# [What you need to do]
Among the entries that follow, the required portion opens with the line containing "camera: 75 degrees right, 15 degrees up" and closes with the line containing "- gone: black_carton 172, 402, 247, 499". Give that portion again exactly, and nothing else.

# [Records provided]
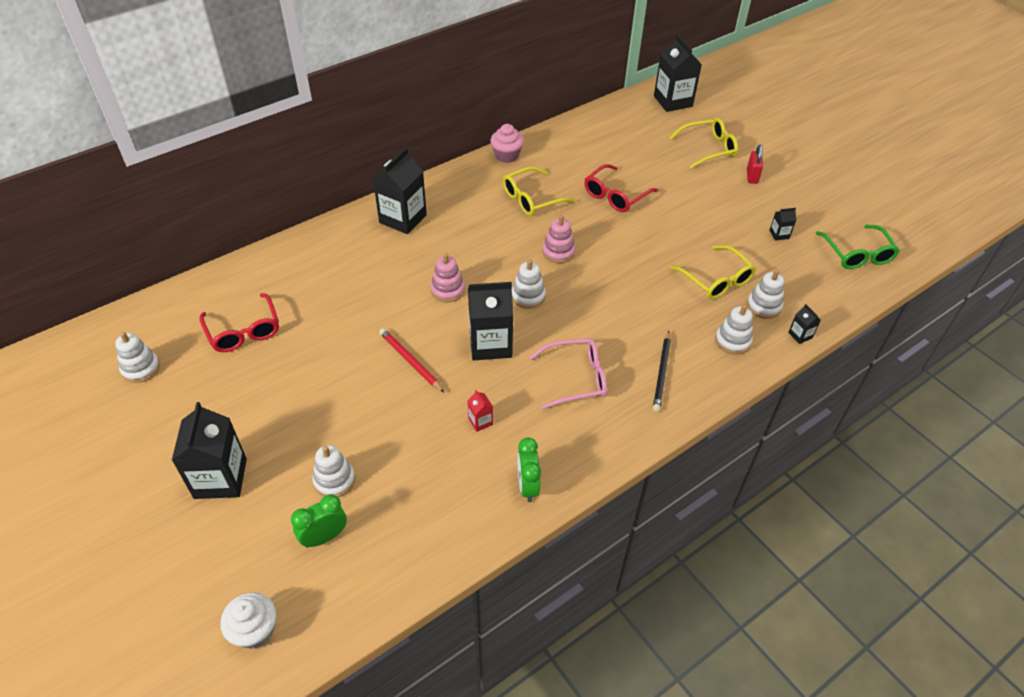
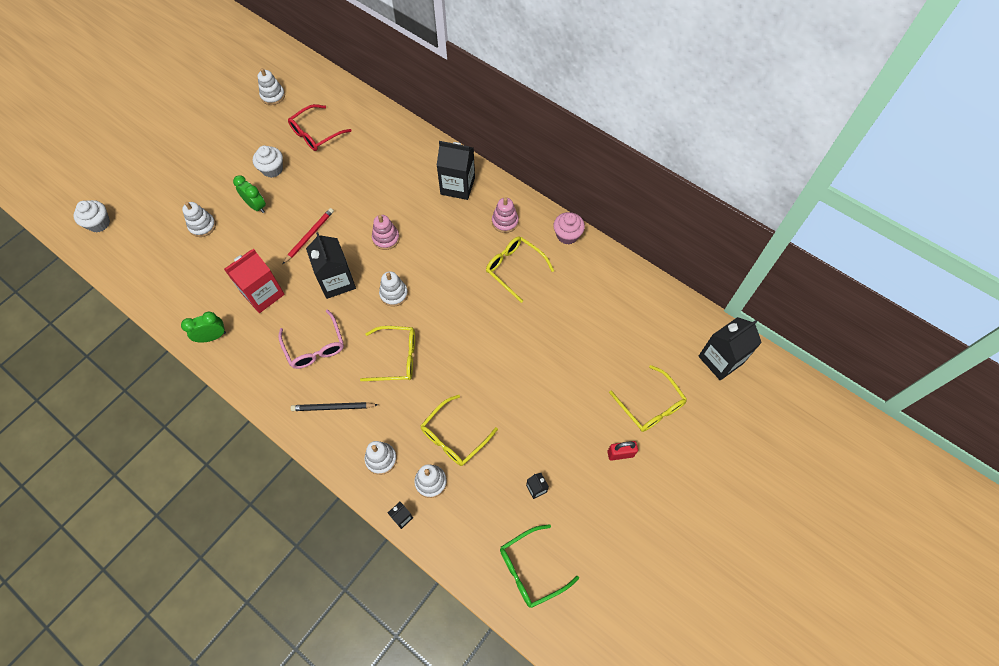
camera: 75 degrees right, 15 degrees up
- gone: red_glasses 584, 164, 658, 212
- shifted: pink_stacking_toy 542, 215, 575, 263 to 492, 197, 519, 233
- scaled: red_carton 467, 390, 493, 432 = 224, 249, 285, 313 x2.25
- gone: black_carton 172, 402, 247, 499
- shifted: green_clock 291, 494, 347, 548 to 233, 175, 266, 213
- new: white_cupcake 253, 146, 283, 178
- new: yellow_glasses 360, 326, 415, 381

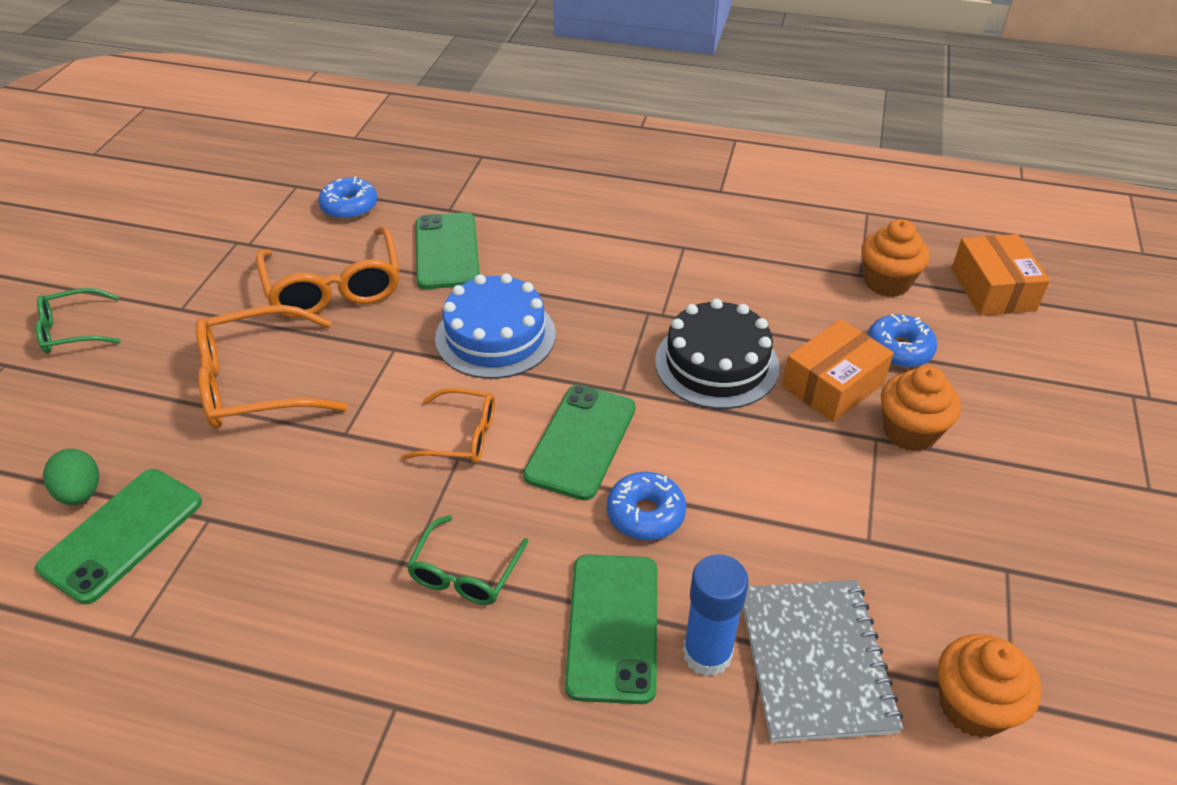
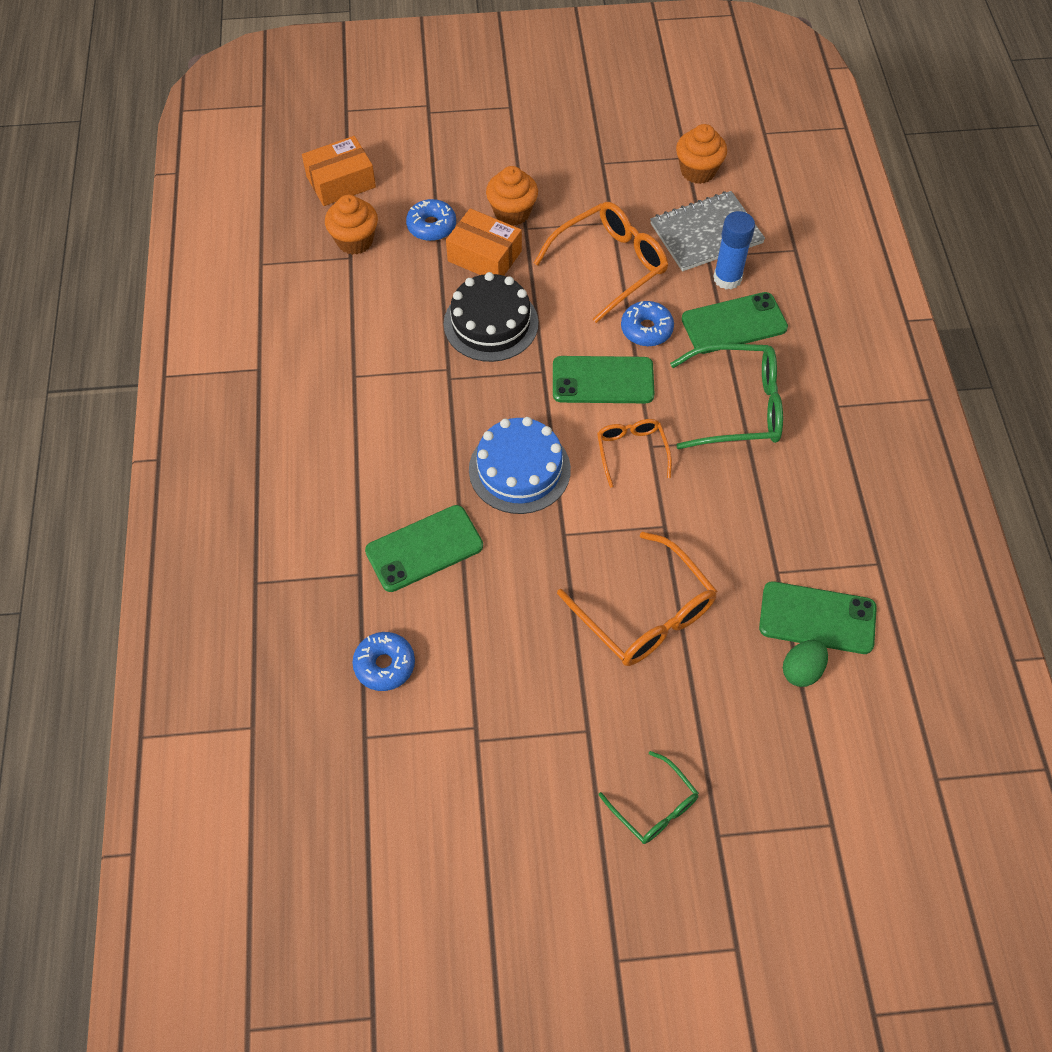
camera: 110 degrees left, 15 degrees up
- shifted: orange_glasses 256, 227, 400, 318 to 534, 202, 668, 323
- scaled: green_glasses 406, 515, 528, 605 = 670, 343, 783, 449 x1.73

* * *

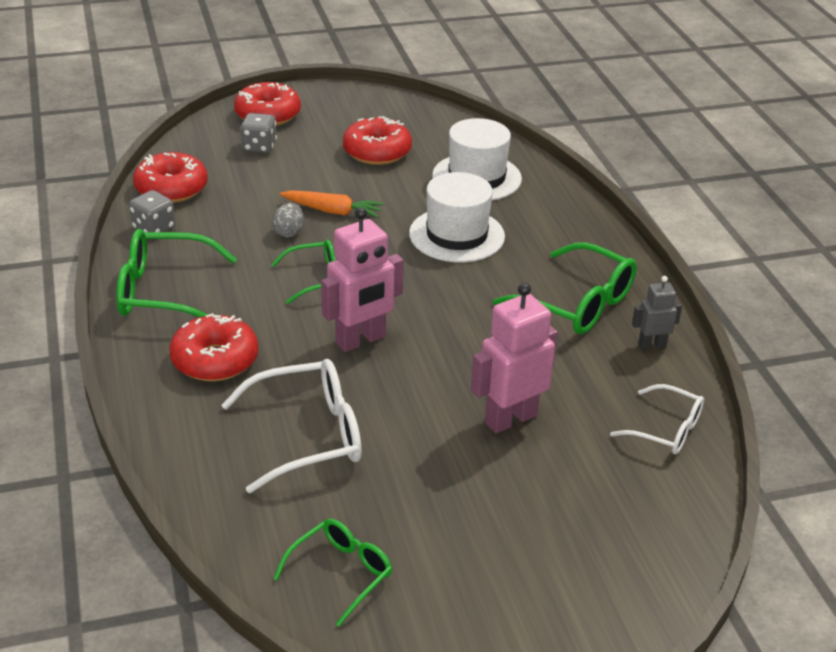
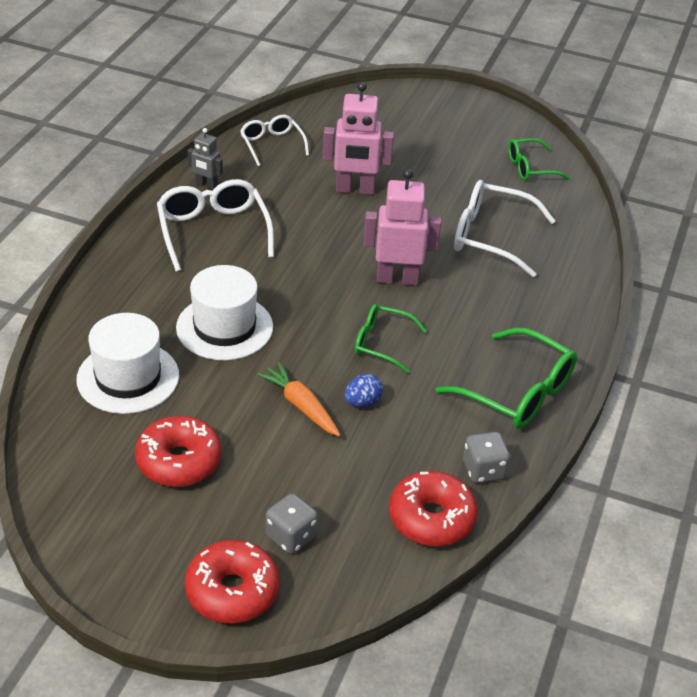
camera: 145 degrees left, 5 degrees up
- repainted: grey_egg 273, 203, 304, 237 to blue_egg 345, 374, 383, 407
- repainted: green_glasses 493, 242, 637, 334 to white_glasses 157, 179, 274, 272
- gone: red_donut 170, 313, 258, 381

...

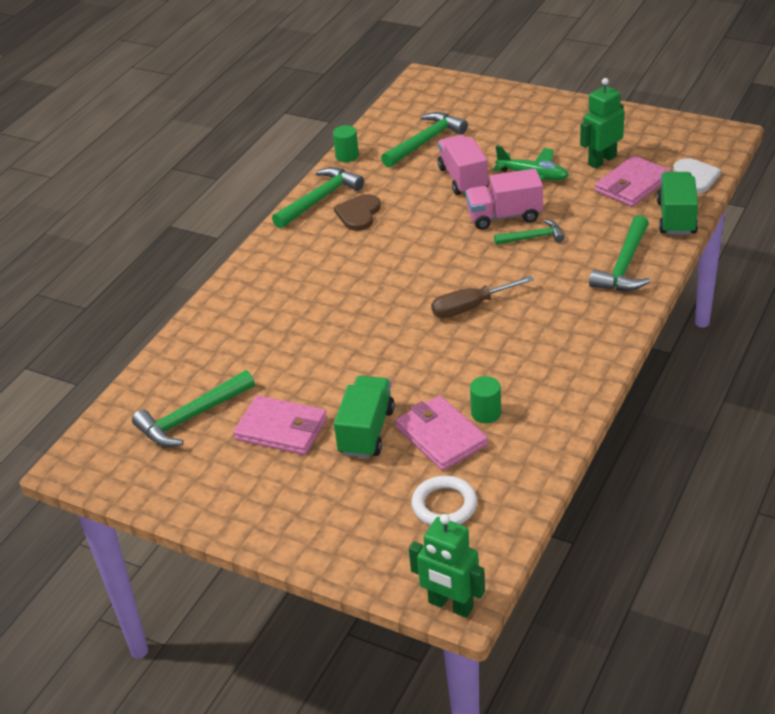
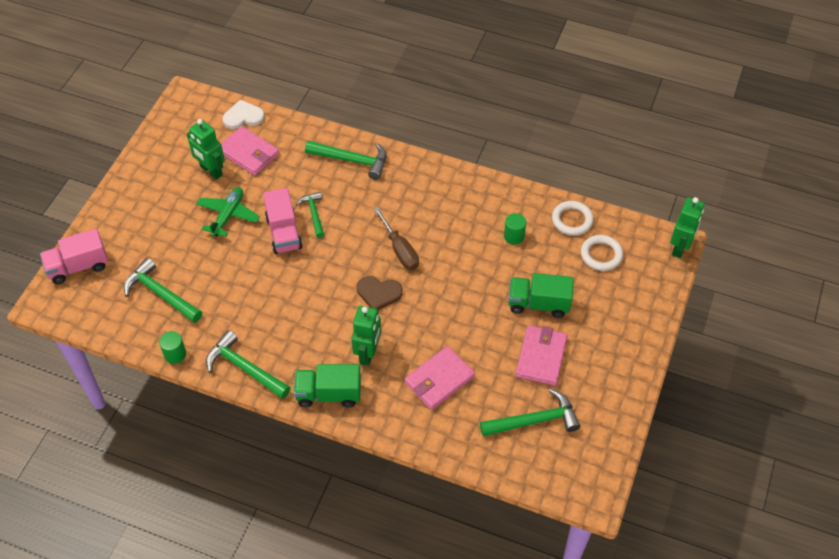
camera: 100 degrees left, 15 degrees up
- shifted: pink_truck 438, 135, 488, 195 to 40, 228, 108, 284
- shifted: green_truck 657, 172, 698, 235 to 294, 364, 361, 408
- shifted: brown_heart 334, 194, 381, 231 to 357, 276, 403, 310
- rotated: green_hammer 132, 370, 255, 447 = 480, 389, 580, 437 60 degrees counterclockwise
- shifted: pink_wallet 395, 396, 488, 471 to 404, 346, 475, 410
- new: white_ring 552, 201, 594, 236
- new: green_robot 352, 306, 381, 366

# [Response to the task]
camera: 75 degrees right, 15 degrees up
- gone: red_glasses 584, 164, 658, 212
- shifted: pink_stacking_toy 542, 215, 575, 263 to 492, 197, 519, 233
- scaled: red_carton 467, 390, 493, 432 = 224, 249, 285, 313 x2.25
- gone: black_carton 172, 402, 247, 499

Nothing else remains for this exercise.